● **DATA EXTRACT**:
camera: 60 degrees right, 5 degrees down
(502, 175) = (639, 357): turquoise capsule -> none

--

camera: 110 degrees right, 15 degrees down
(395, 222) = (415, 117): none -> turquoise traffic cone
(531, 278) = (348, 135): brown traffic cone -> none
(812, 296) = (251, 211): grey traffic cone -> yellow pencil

--

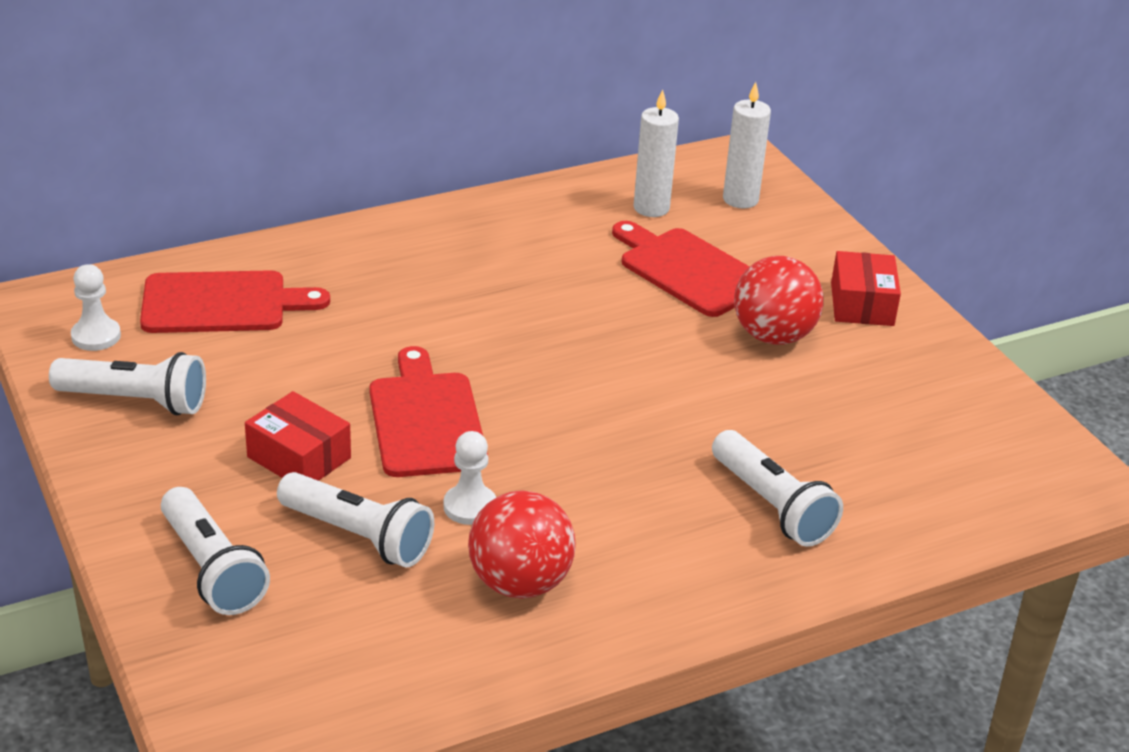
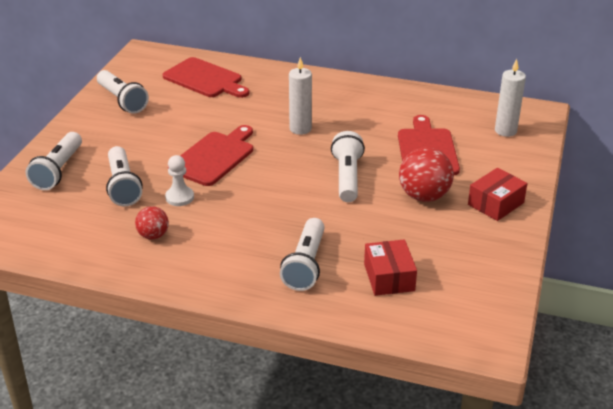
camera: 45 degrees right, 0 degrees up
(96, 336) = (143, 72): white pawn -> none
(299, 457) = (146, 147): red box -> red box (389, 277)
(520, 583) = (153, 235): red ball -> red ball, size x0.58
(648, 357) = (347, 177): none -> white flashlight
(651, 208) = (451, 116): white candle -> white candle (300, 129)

● **WORK ITEM**:
Your task is to retype the entries verbatim, starting with the line that holds "camera: 45 degrees right, 0 degrees up" and stopping after the line that holds "(648, 357) = (347, 177): none".

● **EXERCISE RESPONSE**:
camera: 45 degrees right, 0 degrees up
(96, 336) = (143, 72): white pawn -> none
(299, 457) = (146, 147): red box -> red box (389, 277)
(520, 583) = (153, 235): red ball -> red ball, size x0.58
(648, 357) = (347, 177): none -> white flashlight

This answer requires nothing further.